[[ Material to process, beginning ]]

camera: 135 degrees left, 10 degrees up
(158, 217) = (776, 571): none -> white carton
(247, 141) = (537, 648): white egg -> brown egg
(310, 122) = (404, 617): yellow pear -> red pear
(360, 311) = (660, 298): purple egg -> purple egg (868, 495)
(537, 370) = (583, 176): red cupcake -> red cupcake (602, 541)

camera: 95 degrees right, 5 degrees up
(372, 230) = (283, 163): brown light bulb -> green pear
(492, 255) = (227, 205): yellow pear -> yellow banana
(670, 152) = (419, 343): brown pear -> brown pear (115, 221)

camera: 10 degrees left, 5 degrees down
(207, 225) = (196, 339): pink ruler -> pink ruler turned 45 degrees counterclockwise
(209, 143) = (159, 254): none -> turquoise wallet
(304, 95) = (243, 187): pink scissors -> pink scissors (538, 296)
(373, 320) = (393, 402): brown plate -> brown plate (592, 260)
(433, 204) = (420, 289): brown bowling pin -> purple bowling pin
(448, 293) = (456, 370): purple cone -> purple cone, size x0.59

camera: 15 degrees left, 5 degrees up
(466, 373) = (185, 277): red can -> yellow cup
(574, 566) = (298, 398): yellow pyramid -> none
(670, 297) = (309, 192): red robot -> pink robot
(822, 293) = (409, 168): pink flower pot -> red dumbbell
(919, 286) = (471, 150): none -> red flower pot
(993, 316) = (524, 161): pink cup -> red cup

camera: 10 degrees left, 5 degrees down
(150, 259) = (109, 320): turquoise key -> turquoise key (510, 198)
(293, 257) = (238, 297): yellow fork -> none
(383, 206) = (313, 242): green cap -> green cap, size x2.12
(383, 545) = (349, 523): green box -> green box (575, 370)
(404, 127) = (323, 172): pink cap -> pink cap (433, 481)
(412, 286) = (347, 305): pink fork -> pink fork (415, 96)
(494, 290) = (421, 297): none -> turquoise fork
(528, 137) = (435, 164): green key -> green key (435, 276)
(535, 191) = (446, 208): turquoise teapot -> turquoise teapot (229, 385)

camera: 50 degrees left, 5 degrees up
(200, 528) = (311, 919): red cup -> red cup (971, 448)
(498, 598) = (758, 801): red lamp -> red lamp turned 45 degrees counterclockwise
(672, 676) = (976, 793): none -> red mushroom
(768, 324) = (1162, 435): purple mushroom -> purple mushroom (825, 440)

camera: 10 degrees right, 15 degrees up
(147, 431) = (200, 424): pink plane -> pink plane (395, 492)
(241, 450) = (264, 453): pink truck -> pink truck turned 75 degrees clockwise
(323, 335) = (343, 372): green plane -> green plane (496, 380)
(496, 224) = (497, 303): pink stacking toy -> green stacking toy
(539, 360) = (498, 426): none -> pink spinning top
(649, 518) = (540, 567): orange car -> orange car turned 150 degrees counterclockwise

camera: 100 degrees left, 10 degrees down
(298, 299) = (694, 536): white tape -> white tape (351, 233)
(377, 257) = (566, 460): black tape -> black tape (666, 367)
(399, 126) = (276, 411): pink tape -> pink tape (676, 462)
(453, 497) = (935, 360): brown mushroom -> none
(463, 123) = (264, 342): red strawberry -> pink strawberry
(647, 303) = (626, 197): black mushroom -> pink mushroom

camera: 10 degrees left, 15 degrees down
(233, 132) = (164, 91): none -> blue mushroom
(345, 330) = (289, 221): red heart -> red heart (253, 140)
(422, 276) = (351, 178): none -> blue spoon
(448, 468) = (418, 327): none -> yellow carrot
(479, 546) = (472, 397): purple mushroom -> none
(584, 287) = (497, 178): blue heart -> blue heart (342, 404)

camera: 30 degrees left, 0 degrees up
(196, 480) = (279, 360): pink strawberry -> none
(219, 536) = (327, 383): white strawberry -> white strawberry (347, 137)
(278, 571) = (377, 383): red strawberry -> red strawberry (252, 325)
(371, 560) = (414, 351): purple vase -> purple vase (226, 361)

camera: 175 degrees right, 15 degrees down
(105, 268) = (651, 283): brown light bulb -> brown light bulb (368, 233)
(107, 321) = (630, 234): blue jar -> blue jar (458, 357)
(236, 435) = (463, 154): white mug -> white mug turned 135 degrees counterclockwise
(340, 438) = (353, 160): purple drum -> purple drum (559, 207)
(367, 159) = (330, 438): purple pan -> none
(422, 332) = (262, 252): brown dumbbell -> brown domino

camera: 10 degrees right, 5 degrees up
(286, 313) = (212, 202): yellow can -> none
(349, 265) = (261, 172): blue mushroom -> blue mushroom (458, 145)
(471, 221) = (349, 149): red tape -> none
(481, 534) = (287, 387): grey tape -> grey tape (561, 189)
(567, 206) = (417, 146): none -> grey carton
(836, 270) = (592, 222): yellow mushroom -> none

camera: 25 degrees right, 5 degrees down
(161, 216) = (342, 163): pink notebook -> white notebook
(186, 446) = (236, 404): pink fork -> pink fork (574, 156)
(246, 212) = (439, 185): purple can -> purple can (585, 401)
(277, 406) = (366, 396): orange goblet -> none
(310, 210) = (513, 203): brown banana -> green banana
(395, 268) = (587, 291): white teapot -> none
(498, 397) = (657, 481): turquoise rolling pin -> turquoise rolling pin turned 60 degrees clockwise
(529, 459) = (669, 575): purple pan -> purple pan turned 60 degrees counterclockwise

[[ Material to process, end ]]

**Exercise brief**: Nothing but the lines from the line containing "(161, 216) = (342, 163): pink" through the final line of the entries should appear in your answer, copied exactly.

**Exercise solution**:
(161, 216) = (342, 163): pink notebook -> white notebook
(186, 446) = (236, 404): pink fork -> pink fork (574, 156)
(246, 212) = (439, 185): purple can -> purple can (585, 401)
(277, 406) = (366, 396): orange goblet -> none
(310, 210) = (513, 203): brown banana -> green banana
(395, 268) = (587, 291): white teapot -> none
(498, 397) = (657, 481): turquoise rolling pin -> turquoise rolling pin turned 60 degrees clockwise
(529, 459) = (669, 575): purple pan -> purple pan turned 60 degrees counterclockwise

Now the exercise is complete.